[Spatial object tracking data]
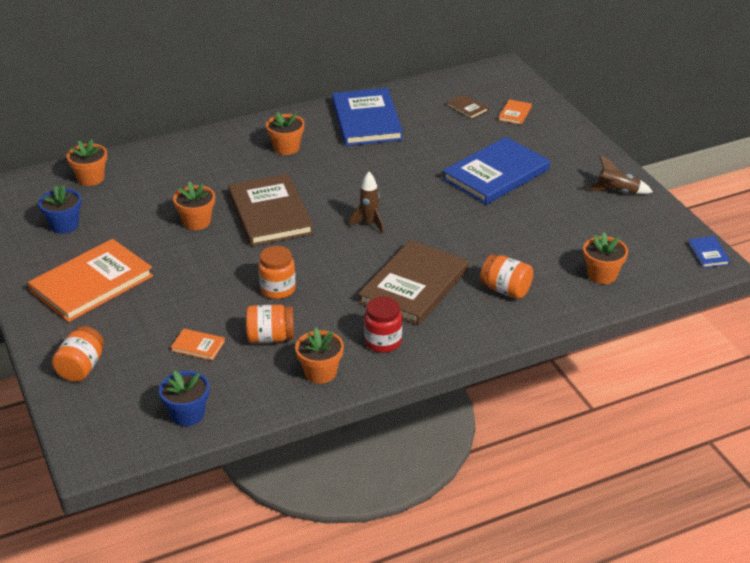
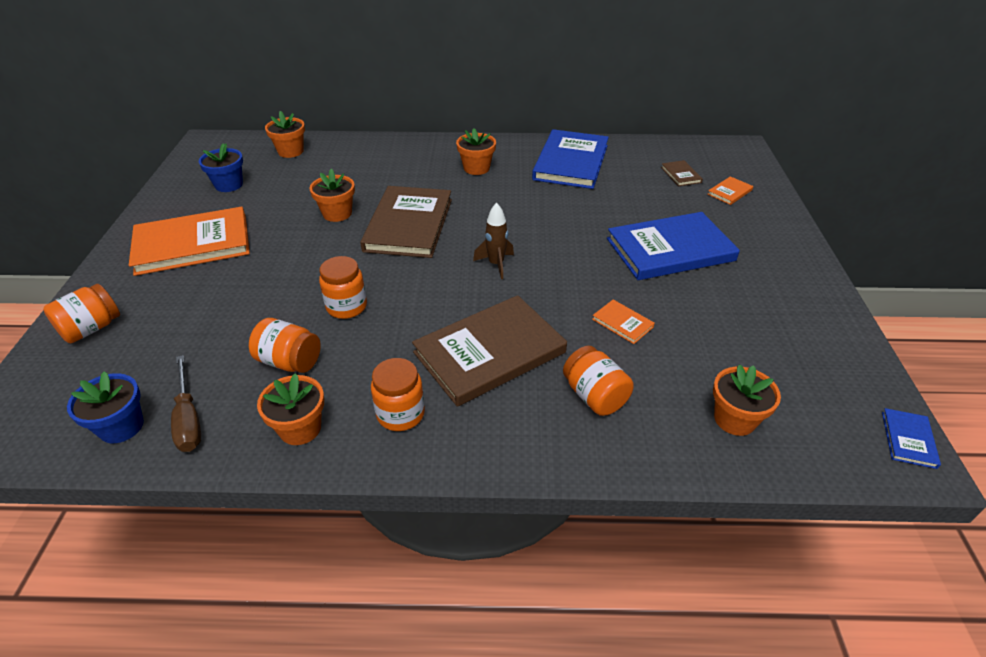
camera: 25 degrees right, 5 degrees up
(198, 346) = (213, 344): orange book -> orange book (622, 323)
(233, 394) = (188, 419): none -> brown screwdriver
(383, 342) = (400, 414): red jar -> orange jar
(617, 192) = (810, 311): brown rocket -> none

Prompt – The data above should be returned in full, exactly as written, apart from its images.

Solution below –
camera: 25 degrees right, 5 degrees up
(198, 346) = (213, 344): orange book -> orange book (622, 323)
(233, 394) = (188, 419): none -> brown screwdriver
(383, 342) = (400, 414): red jar -> orange jar
(617, 192) = (810, 311): brown rocket -> none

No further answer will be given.